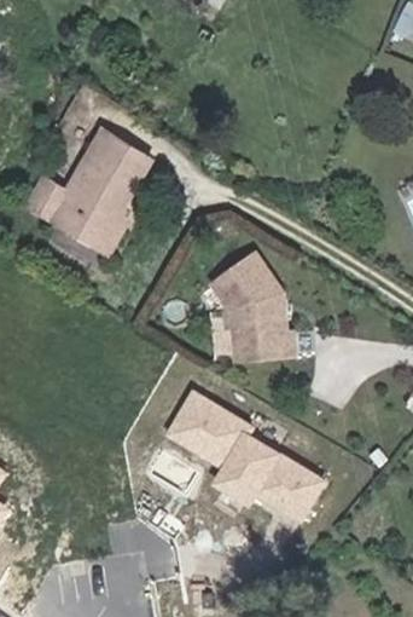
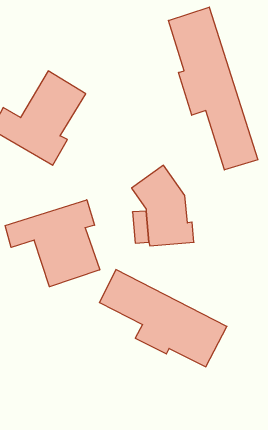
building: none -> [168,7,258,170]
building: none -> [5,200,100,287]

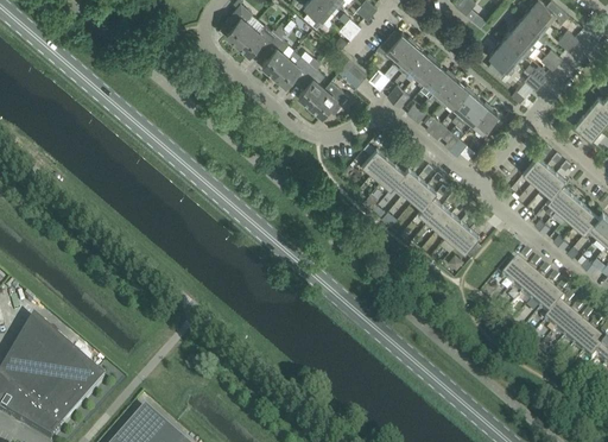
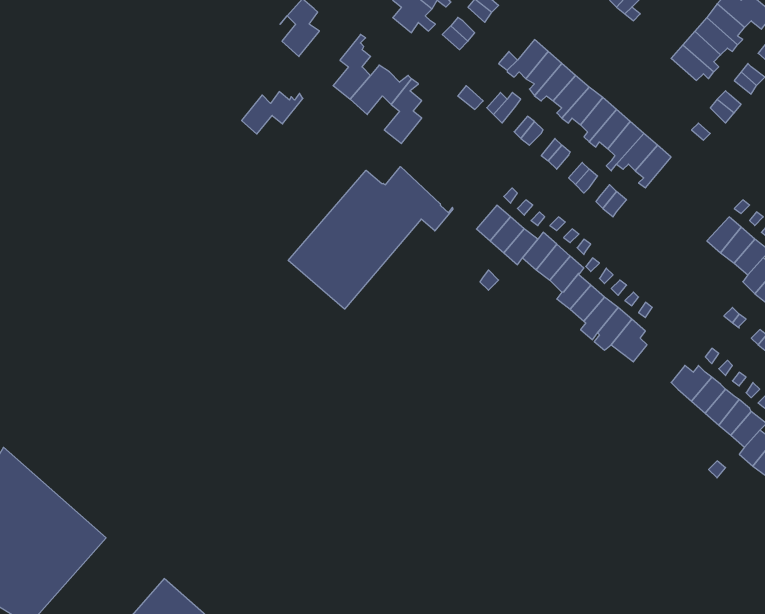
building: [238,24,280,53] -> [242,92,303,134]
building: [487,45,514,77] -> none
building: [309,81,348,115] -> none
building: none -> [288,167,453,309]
---
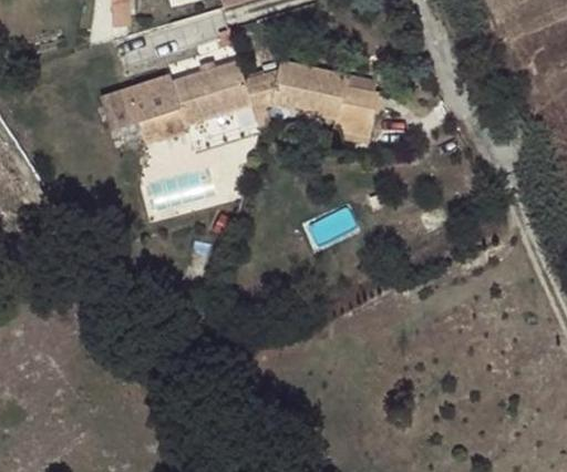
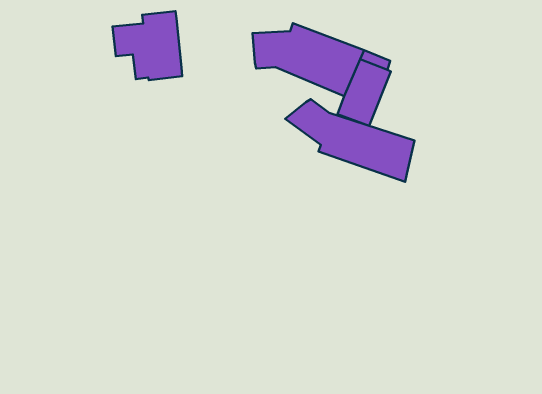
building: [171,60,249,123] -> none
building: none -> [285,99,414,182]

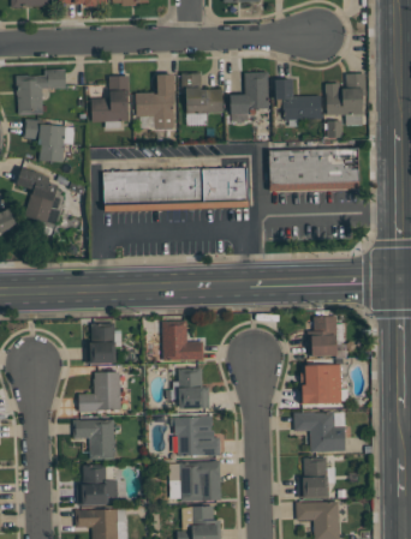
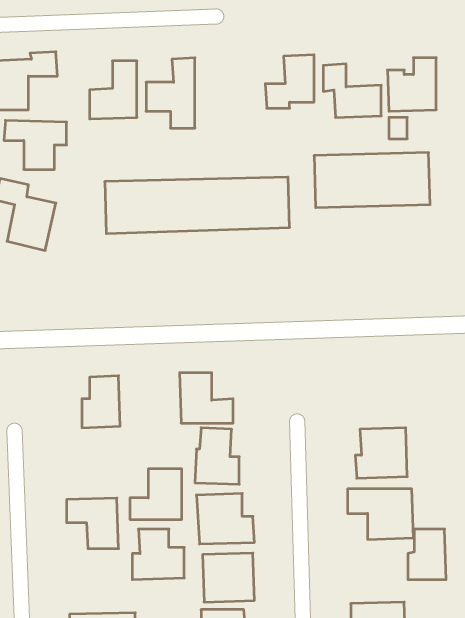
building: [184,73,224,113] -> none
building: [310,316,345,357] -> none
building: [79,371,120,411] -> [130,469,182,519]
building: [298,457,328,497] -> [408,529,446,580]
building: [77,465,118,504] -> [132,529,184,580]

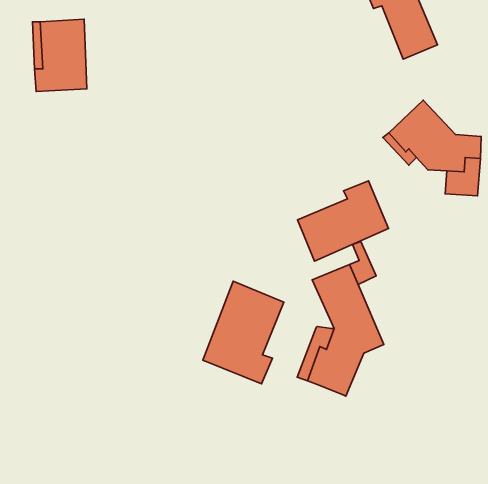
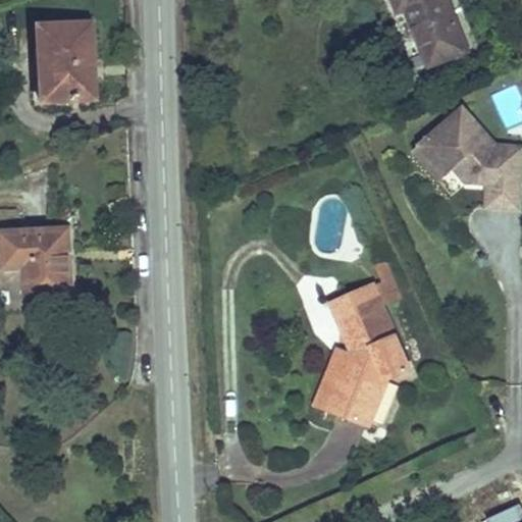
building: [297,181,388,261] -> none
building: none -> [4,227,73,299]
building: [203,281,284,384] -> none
---
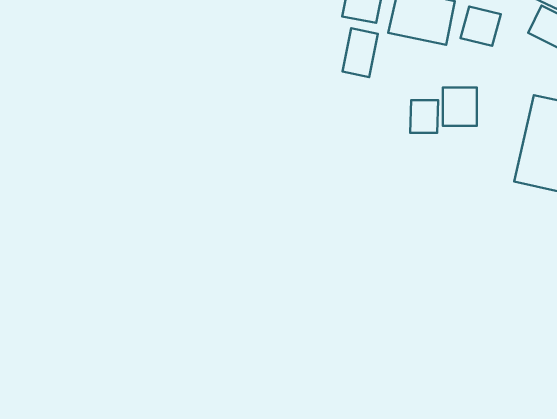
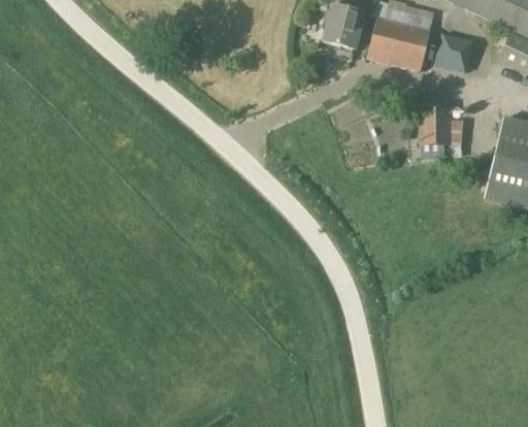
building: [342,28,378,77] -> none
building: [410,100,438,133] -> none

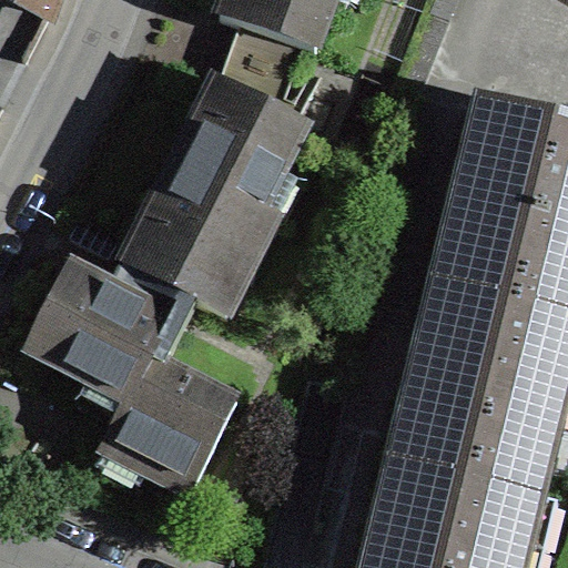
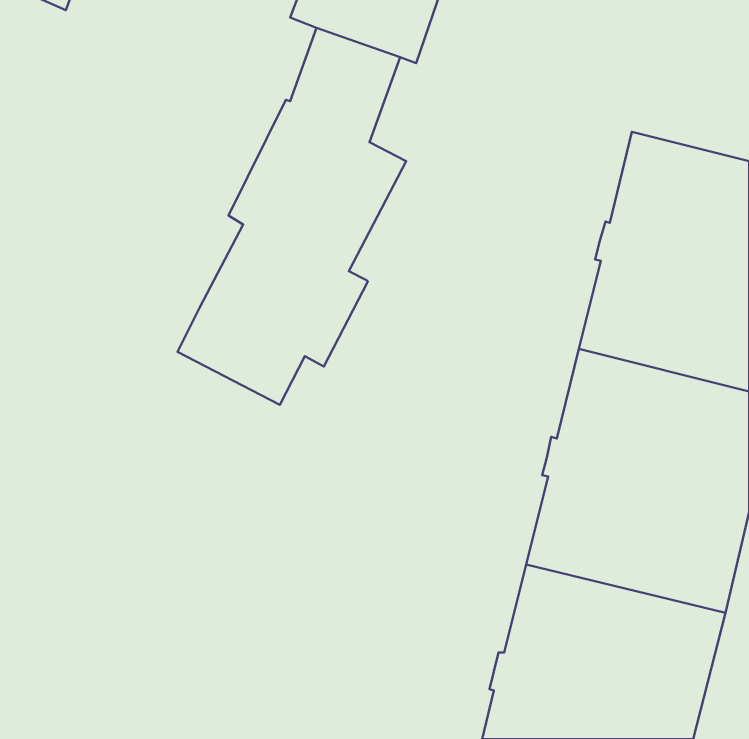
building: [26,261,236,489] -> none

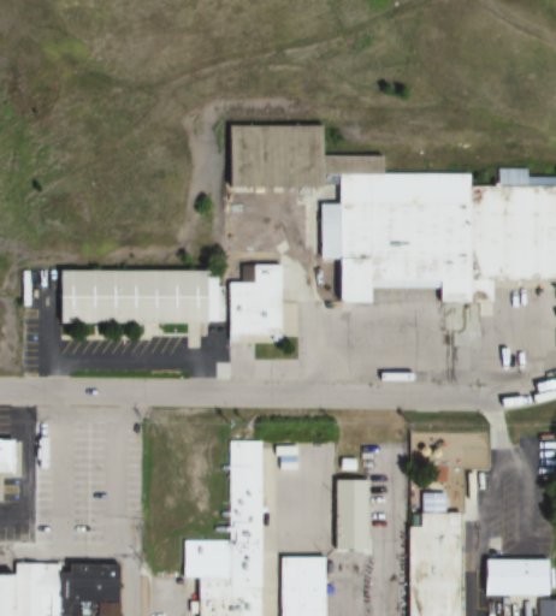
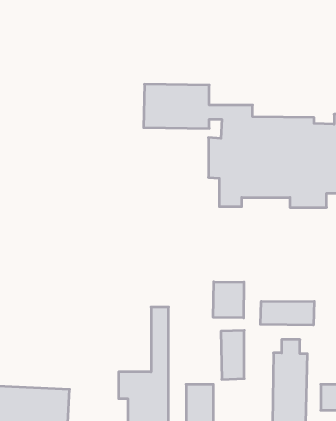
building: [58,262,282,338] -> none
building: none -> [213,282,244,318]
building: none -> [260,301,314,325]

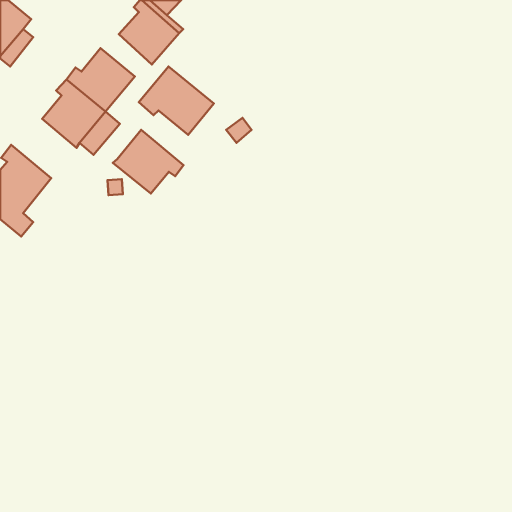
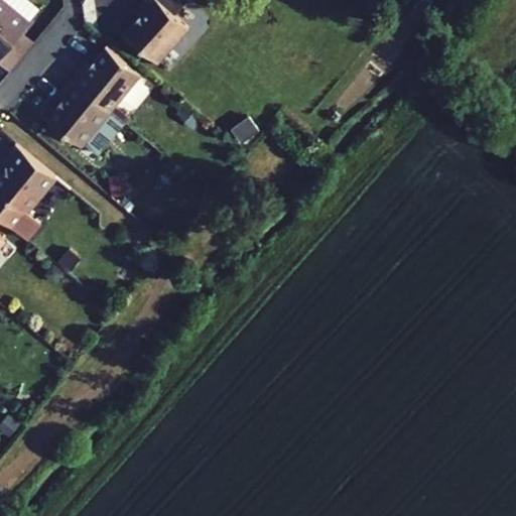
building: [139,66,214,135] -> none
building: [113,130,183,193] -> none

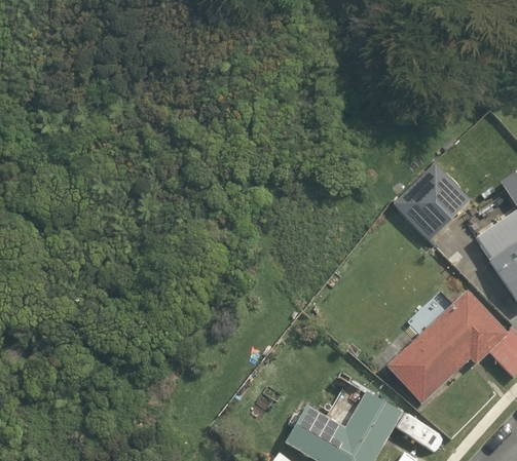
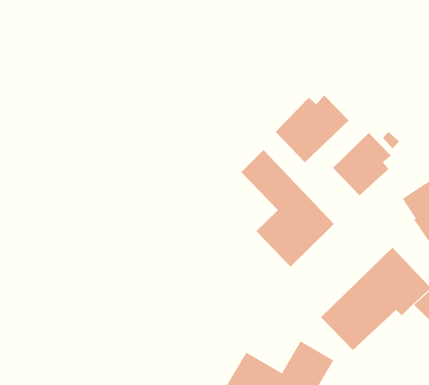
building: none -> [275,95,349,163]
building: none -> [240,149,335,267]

To do:
Only one stretch of the entries above is needed: the lines from the one containing "building: none -> [168,7,258,170]" through the one containing "building: none -> [288,167,453,309]". Copy it exactly, without the pictures.

Answer to this task:
building: none -> [168,7,258,170]
building: none -> [5,200,100,287]

building: [238,24,280,53] -> [242,92,303,134]
building: [487,45,514,77] -> none
building: [309,81,348,115] -> none
building: none -> [288,167,453,309]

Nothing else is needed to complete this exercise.